→ WHAT YOU HAVE TO DO:
Please report how many lines of the data below contain the string "instrumentName", with case counting. Give only the number.

→ DATA SECTION:
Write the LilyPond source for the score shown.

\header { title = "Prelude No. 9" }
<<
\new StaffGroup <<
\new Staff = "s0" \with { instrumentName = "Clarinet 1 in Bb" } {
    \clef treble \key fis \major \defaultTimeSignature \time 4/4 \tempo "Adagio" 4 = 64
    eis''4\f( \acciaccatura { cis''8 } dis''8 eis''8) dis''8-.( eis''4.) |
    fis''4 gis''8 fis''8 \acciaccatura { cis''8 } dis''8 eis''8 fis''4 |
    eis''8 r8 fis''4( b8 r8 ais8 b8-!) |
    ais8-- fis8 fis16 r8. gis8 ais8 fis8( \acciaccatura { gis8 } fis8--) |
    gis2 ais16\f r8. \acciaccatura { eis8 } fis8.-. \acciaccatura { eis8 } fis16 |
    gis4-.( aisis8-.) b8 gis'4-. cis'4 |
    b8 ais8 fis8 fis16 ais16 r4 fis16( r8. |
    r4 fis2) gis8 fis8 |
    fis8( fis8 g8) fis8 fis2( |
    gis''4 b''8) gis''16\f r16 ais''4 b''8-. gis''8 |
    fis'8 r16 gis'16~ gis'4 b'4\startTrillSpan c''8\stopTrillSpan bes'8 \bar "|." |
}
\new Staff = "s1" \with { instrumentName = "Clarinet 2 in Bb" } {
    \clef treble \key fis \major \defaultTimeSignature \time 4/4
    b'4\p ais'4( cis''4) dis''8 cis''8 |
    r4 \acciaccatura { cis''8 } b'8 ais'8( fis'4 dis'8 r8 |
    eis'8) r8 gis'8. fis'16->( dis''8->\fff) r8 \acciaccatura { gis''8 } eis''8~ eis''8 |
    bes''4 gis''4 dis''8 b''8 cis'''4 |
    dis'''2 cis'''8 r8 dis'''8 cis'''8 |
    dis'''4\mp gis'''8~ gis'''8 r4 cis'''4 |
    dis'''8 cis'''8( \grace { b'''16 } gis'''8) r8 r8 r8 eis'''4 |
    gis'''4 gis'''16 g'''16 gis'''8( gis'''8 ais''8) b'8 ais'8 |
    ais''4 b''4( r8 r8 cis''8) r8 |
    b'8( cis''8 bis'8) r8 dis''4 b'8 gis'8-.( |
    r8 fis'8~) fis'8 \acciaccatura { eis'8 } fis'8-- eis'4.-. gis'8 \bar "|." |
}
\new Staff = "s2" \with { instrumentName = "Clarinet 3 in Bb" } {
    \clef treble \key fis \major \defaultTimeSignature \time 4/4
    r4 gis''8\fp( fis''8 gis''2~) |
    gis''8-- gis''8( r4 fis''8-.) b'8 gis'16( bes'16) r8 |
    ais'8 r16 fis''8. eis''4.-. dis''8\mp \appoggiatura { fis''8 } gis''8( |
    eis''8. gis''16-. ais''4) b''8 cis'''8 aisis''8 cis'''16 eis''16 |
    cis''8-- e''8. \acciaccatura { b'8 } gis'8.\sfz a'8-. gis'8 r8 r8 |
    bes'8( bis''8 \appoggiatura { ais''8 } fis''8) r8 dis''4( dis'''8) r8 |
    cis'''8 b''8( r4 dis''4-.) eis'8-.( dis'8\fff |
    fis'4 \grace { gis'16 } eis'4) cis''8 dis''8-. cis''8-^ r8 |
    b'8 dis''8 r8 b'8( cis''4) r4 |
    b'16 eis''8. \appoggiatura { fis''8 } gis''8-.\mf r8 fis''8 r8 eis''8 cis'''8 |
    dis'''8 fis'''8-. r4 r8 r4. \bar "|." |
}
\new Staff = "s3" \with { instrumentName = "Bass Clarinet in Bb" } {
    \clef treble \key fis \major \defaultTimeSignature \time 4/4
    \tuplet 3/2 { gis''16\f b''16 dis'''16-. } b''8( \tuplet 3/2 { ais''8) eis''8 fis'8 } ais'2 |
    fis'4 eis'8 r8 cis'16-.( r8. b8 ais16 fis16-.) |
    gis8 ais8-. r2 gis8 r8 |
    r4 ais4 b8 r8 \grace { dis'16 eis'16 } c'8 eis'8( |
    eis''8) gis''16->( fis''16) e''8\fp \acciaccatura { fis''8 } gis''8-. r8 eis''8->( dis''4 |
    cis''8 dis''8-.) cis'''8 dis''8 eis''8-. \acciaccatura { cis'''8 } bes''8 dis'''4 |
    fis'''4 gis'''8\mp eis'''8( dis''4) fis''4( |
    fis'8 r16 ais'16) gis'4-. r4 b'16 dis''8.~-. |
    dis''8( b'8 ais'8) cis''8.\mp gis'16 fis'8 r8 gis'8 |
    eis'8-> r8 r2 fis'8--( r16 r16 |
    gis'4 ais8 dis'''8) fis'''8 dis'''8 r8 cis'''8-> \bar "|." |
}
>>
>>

→ THE RESPONSE:
4